What is needed
Exclude the pictures, and otherwise reproduce the data in full.

Building change detection data
══════

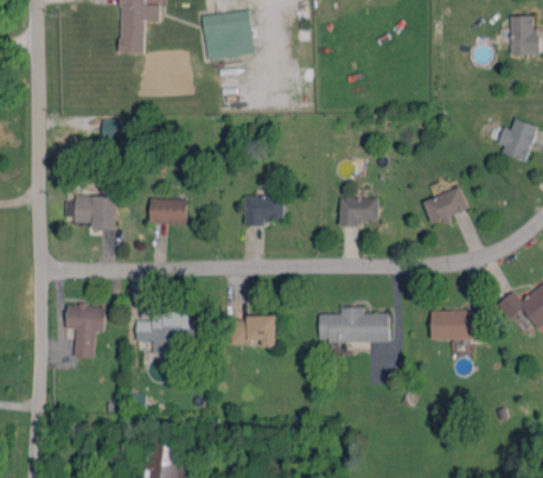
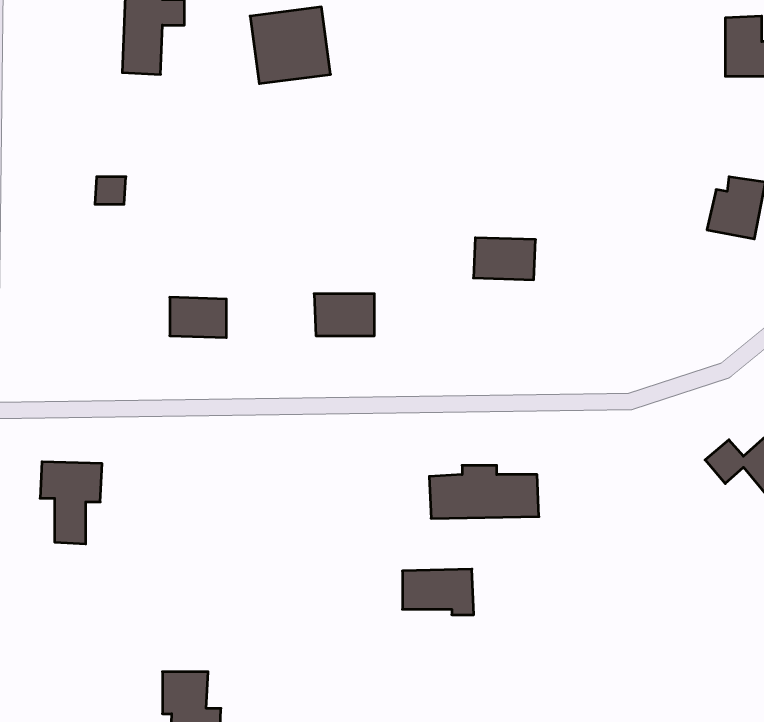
building: [423,187,468,223] -> none
building: [64,196,115,229] -> none
building: [338,197,378,224] -> [473,238,536,280]
building: [429,311,483,339] -> none
building: [135,313,194,353] -> none
building: [230,317,276,346] -> [402,569,474,615]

══════

Output
building: [423,187,468,223] -> none
building: [64,196,115,229] -> none
building: [338,197,378,224] -> [473,238,536,280]
building: [429,311,483,339] -> none
building: [135,313,194,353] -> none
building: [230,317,276,346] -> [402,569,474,615]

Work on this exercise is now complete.